_What the task asks_
Please restate the listing below in full, word for word.

-- Opening Marker --

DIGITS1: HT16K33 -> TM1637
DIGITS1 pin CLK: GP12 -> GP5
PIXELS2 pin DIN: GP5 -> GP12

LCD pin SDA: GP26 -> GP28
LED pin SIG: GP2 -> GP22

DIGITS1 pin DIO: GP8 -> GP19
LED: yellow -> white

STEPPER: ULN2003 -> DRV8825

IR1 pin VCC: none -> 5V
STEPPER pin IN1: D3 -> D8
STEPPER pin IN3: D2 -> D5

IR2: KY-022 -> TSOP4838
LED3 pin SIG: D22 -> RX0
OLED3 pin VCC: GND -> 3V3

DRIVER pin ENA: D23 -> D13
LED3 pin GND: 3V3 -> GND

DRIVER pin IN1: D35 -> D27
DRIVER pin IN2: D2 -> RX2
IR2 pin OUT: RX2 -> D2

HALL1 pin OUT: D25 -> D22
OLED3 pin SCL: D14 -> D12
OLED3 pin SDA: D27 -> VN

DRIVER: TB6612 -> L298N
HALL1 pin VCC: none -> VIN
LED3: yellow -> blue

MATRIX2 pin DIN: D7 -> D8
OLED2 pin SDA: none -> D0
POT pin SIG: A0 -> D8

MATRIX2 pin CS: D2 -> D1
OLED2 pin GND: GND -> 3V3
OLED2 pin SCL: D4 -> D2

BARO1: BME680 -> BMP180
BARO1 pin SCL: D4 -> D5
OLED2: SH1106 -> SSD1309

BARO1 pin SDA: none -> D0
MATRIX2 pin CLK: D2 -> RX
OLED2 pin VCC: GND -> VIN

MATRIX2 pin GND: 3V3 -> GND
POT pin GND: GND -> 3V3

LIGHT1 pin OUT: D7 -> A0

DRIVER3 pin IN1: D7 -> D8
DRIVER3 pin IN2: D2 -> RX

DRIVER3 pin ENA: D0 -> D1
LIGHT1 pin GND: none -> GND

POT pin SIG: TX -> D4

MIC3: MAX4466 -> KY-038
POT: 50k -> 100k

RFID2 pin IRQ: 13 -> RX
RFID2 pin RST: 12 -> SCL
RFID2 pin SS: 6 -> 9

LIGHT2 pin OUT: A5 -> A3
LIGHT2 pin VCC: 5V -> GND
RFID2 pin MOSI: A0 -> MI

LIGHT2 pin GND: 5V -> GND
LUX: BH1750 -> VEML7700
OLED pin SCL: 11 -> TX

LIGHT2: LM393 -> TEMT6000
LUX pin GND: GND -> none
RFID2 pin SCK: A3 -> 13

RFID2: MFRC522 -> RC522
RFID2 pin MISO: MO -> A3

-- Closing Marker --

_Result below_
DIGITS1: HT16K33 -> TM1637
DIGITS1 pin CLK: GP12 -> GP5
PIXELS2 pin DIN: GP5 -> GP12

LCD pin SDA: GP26 -> GP28
LED pin SIG: GP2 -> GP22

DIGITS1 pin DIO: GP8 -> GP19
LED: yellow -> white

STEPPER: ULN2003 -> DRV8825

IR1 pin VCC: none -> 5V
STEPPER pin IN1: D3 -> D8
STEPPER pin IN3: D2 -> D5

IR2: KY-022 -> TSOP4838
LED3 pin SIG: D22 -> RX0
OLED3 pin VCC: GND -> 3V3

DRIVER pin ENA: D23 -> D13
LED3 pin GND: 3V3 -> GND

DRIVER pin IN1: D35 -> D27
DRIVER pin IN2: D2 -> RX2
IR2 pin OUT: RX2 -> D2

HALL1 pin OUT: D25 -> D22
OLED3 pin SCL: D14 -> D12
OLED3 pin SDA: D27 -> VN

DRIVER: TB6612 -> L298N
HALL1 pin VCC: none -> VIN
LED3: yellow -> blue

MATRIX2 pin DIN: D7 -> D8
OLED2 pin SDA: none -> D0
POT pin SIG: A0 -> D8

MATRIX2 pin CS: D2 -> D1
OLED2 pin GND: GND -> 3V3
OLED2 pin SCL: D4 -> D2

BARO1: BME680 -> BMP180
BARO1 pin SCL: D4 -> D5
OLED2: SH1106 -> SSD1309

BARO1 pin SDA: none -> D0
MATRIX2 pin CLK: D2 -> RX
OLED2 pin VCC: GND -> VIN

MATRIX2 pin GND: 3V3 -> GND
POT pin GND: GND -> 3V3

LIGHT1 pin OUT: D7 -> A0

DRIVER3 pin IN1: D7 -> D8
DRIVER3 pin IN2: D2 -> RX

DRIVER3 pin ENA: D0 -> D1
LIGHT1 pin GND: none -> GND

POT pin SIG: TX -> D4

MIC3: MAX4466 -> KY-038
POT: 50k -> 100k

RFID2 pin IRQ: 13 -> RX
RFID2 pin RST: 12 -> SCL
RFID2 pin SS: 6 -> 9

LIGHT2 pin OUT: A5 -> A3
LIGHT2 pin VCC: 5V -> GND
RFID2 pin MOSI: A0 -> MI

LIGHT2 pin GND: 5V -> GND
LUX: BH1750 -> VEML7700
OLED pin SCL: 11 -> TX

LIGHT2: LM393 -> TEMT6000
LUX pin GND: GND -> none
RFID2 pin SCK: A3 -> 13

RFID2: MFRC522 -> RC522
RFID2 pin MISO: MO -> A3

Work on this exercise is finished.